(Data extract)

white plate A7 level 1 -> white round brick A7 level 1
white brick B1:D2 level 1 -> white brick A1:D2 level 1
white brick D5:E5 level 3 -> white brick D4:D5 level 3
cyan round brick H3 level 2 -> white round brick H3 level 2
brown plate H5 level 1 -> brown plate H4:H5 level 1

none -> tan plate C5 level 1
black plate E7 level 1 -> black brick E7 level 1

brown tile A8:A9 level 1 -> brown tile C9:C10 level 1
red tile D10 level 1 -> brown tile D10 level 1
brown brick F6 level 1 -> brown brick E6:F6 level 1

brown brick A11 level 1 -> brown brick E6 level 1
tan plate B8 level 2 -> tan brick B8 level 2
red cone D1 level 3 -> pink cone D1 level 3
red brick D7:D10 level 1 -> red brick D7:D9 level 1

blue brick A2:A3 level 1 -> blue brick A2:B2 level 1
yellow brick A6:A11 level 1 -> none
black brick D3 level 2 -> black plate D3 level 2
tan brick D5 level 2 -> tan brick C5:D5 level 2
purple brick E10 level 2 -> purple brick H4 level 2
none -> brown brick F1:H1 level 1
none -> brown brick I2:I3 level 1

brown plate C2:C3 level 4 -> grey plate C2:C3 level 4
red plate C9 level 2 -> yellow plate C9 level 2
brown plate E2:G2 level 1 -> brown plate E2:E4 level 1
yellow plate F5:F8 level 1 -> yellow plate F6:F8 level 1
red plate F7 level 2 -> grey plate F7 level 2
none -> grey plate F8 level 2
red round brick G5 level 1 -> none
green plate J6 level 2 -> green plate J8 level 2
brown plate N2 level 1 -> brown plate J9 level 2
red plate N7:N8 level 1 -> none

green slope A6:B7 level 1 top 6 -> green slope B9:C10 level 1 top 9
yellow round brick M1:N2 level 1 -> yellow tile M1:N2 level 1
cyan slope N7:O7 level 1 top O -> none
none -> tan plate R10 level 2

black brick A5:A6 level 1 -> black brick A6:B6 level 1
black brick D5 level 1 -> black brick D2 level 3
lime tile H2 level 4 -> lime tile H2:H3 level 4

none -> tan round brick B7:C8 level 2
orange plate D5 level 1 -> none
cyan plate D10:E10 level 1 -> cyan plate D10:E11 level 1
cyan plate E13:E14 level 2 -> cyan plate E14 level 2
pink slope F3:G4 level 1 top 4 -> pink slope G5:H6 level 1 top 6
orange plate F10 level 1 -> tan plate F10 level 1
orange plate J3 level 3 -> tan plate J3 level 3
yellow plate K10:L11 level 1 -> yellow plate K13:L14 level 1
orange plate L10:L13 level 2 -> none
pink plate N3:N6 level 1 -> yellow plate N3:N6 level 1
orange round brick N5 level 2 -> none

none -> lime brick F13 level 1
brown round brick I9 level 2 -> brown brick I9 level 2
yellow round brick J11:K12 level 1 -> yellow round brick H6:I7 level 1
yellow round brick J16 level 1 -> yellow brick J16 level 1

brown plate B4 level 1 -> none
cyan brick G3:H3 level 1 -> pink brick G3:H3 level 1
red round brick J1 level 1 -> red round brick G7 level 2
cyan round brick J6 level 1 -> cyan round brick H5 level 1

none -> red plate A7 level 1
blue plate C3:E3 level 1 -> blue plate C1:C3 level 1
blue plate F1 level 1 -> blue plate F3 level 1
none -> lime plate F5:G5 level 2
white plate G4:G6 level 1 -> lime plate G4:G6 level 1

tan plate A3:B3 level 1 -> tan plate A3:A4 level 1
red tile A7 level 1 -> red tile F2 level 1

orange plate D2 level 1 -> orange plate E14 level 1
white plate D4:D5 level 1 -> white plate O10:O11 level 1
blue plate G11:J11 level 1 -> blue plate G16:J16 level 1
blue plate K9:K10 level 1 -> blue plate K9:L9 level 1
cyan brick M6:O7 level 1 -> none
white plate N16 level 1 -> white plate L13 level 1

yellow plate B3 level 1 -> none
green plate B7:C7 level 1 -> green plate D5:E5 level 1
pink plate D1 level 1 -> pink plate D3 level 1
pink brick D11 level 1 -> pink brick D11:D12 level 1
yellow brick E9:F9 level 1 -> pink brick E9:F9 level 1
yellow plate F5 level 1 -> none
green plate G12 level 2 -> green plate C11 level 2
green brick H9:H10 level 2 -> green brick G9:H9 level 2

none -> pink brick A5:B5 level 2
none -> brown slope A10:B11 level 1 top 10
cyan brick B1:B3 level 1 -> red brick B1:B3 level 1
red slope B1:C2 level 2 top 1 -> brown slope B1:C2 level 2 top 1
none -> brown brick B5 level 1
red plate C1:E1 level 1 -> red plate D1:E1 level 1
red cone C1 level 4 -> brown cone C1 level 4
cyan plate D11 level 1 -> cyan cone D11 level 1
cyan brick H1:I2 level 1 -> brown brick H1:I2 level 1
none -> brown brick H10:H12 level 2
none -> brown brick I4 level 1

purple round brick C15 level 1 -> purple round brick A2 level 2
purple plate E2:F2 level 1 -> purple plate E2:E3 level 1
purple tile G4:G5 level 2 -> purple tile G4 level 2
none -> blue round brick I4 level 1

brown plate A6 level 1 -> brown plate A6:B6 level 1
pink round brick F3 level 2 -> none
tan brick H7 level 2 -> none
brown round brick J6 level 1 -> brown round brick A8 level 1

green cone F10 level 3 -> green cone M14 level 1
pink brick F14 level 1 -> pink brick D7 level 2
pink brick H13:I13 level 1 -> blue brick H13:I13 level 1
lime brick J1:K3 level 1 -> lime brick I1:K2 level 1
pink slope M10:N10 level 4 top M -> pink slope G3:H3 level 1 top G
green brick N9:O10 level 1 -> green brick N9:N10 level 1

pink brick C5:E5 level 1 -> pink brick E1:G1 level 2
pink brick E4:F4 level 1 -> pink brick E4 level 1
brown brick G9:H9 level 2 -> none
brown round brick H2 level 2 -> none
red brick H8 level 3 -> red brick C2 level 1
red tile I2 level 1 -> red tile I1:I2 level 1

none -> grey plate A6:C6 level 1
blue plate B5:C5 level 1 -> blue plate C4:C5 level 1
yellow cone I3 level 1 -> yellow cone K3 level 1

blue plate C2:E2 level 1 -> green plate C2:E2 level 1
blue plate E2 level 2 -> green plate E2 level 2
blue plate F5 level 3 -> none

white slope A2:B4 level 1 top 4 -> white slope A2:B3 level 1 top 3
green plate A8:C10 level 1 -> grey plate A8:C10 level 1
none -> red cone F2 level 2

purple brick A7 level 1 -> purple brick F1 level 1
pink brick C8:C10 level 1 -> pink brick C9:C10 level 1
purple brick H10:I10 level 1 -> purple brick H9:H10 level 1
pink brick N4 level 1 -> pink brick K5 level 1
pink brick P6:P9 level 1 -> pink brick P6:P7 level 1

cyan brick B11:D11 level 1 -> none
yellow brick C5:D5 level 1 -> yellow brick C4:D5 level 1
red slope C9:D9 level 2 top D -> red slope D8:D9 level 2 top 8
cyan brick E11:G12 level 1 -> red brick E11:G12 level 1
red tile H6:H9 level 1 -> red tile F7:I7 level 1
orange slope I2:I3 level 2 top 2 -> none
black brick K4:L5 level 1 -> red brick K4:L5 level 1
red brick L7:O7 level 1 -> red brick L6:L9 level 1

(End Data extract)

> [Your goal]: Copy, exactly and only, the lines above that begin with the one containing "none -> tan plate R10 level 2" and finish with the one containing "yellow round brick J11:K12".

> [Solution to this exercise]:
none -> tan plate R10 level 2

black brick A5:A6 level 1 -> black brick A6:B6 level 1
black brick D5 level 1 -> black brick D2 level 3
lime tile H2 level 4 -> lime tile H2:H3 level 4

none -> tan round brick B7:C8 level 2
orange plate D5 level 1 -> none
cyan plate D10:E10 level 1 -> cyan plate D10:E11 level 1
cyan plate E13:E14 level 2 -> cyan plate E14 level 2
pink slope F3:G4 level 1 top 4 -> pink slope G5:H6 level 1 top 6
orange plate F10 level 1 -> tan plate F10 level 1
orange plate J3 level 3 -> tan plate J3 level 3
yellow plate K10:L11 level 1 -> yellow plate K13:L14 level 1
orange plate L10:L13 level 2 -> none
pink plate N3:N6 level 1 -> yellow plate N3:N6 level 1
orange round brick N5 level 2 -> none

none -> lime brick F13 level 1
brown round brick I9 level 2 -> brown brick I9 level 2
yellow round brick J11:K12 level 1 -> yellow round brick H6:I7 level 1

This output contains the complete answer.